**Work to be completed**. Using the data that follows, report how many lines include "DGND"; output no other text.

Records from a data source:
+--
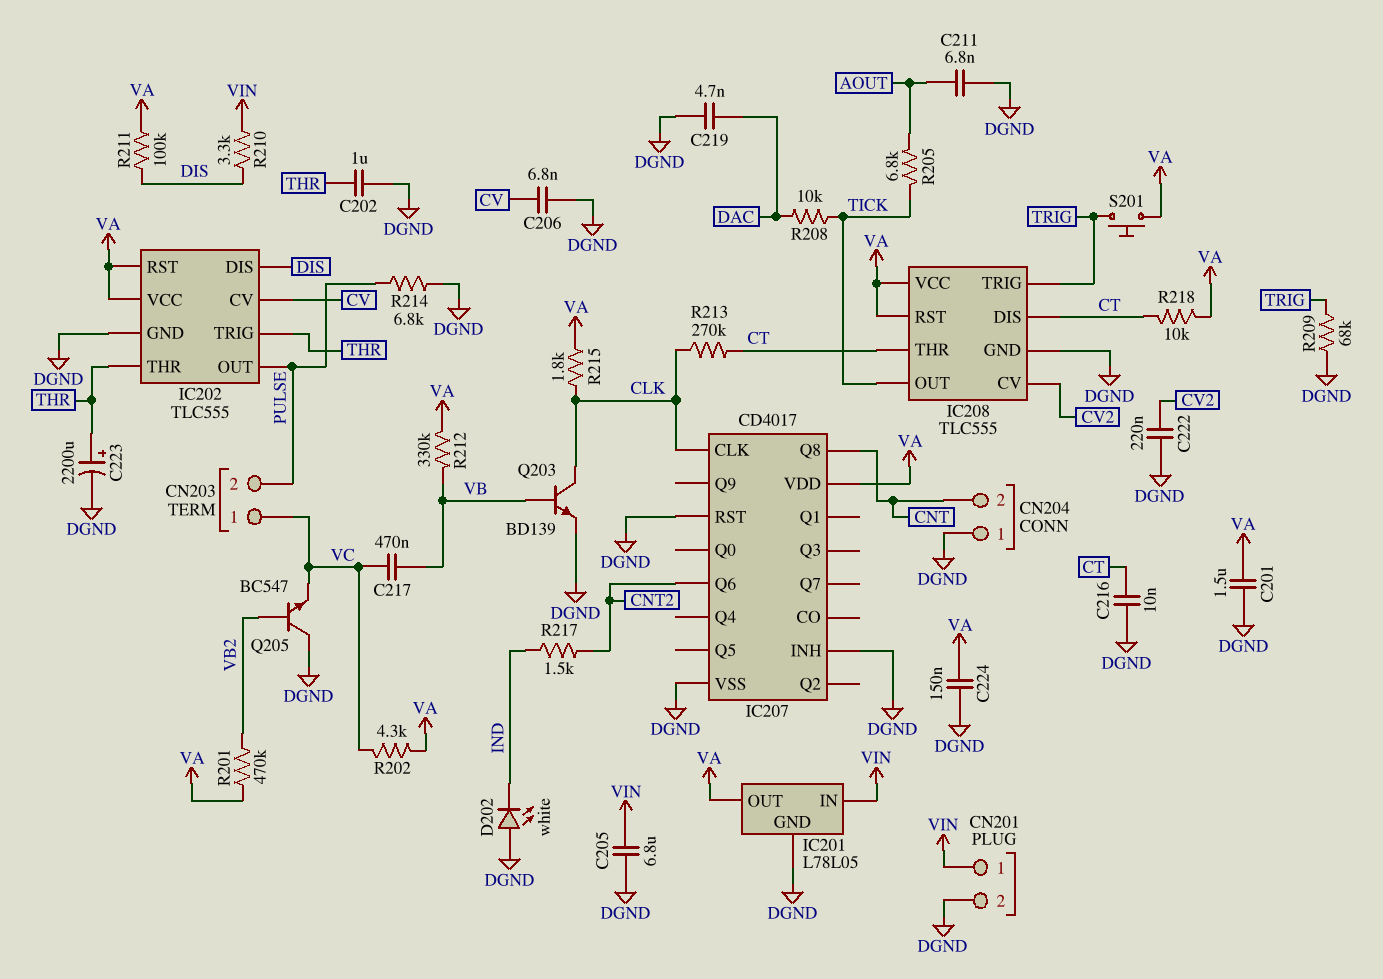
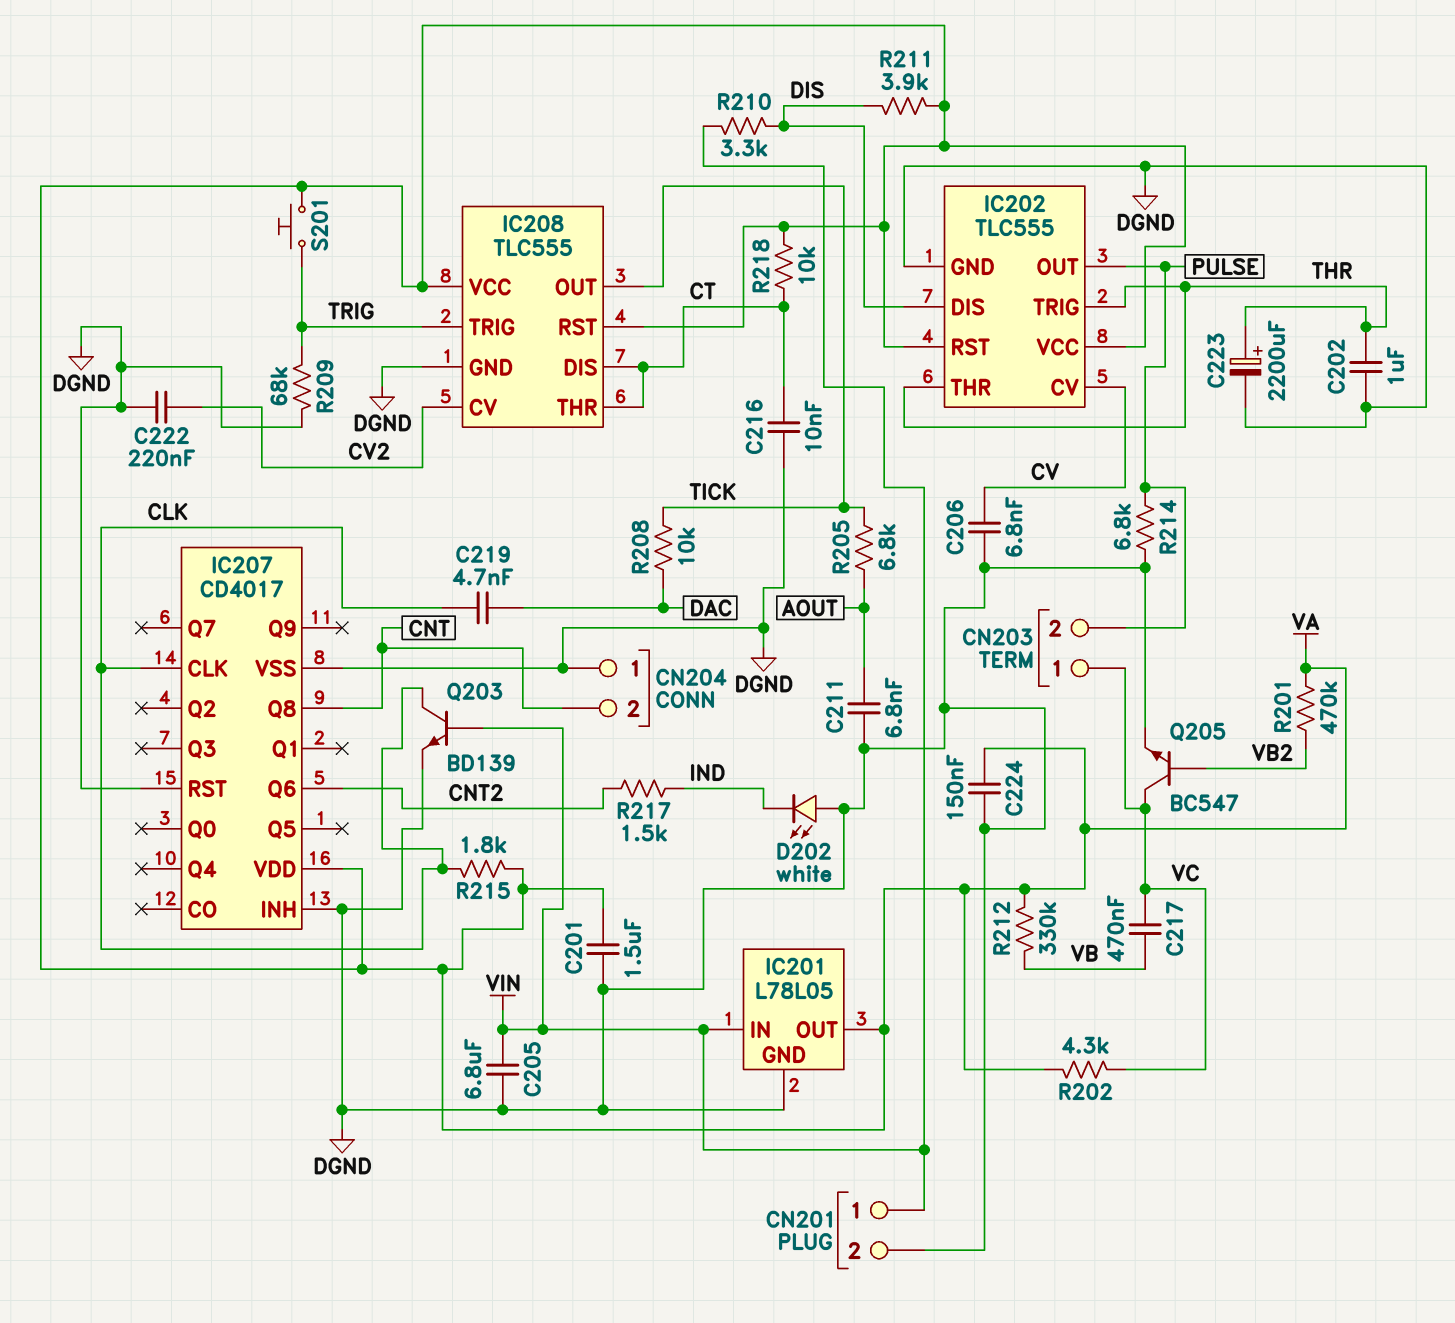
C219: 4.7nF (DAC, DGND) -> 4.7nF (CLK, DAC)
Q203: NPN BD139 (B VB, C CLK, E DGND) -> NPN BD139 (B VIN, C CLK, E DGND)
Q205: NPN BC547 (B VB2, C DGND, E VC) -> NPN BC547 (B VB2, C VC, E DGND)
R211: 100k (DIS, VA) -> 3.9k (DIS, VA)
R213: 270k (CLK, CT) -> none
+--
**Answer to this problem**. 3